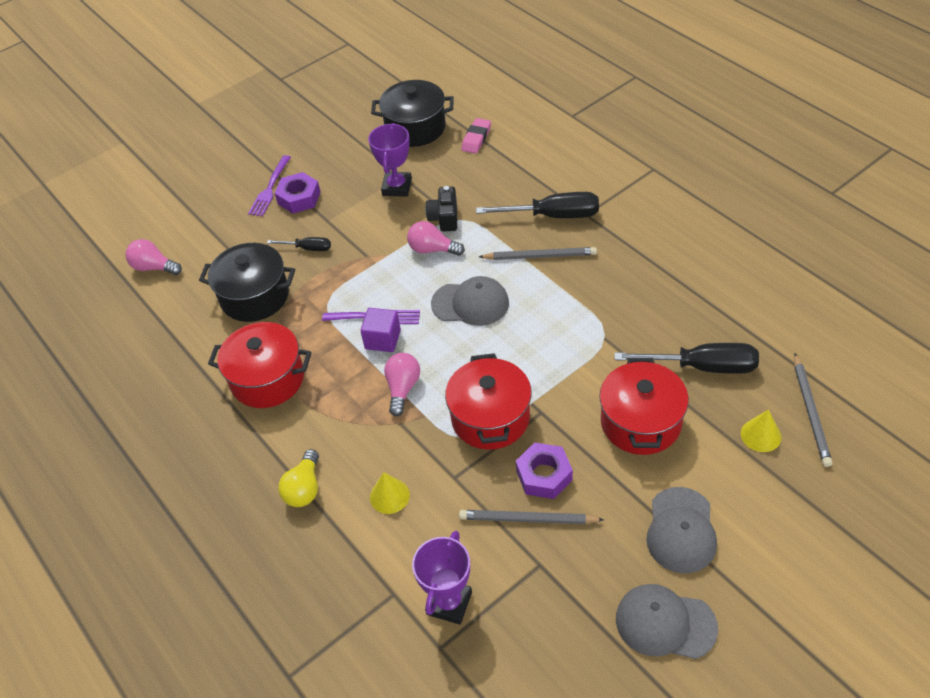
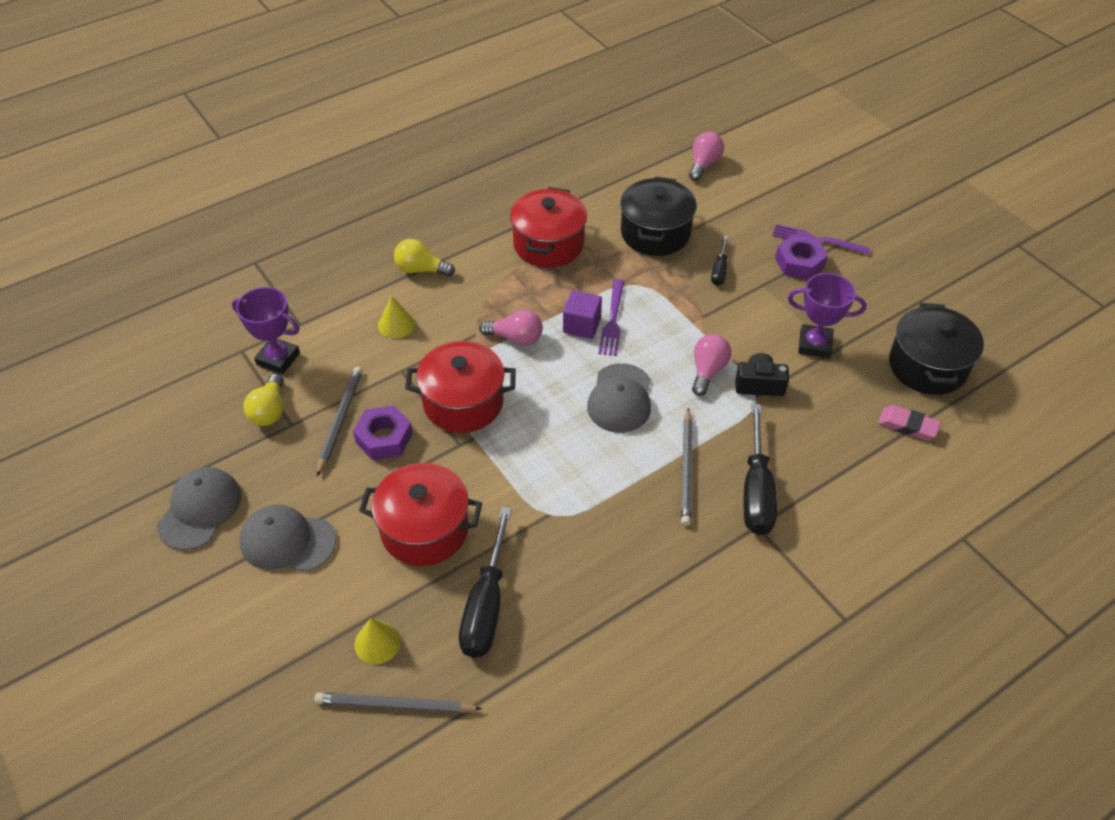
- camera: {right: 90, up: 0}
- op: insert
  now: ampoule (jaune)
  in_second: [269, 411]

* * * * * * *

Problem requirements: Omit the pictures. Repeat the rest of the data exactly.

Completed task:
- camera: {right: 90, up: 0}
- op: insert
  now: ampoule (jaune)
  in_second: [269, 411]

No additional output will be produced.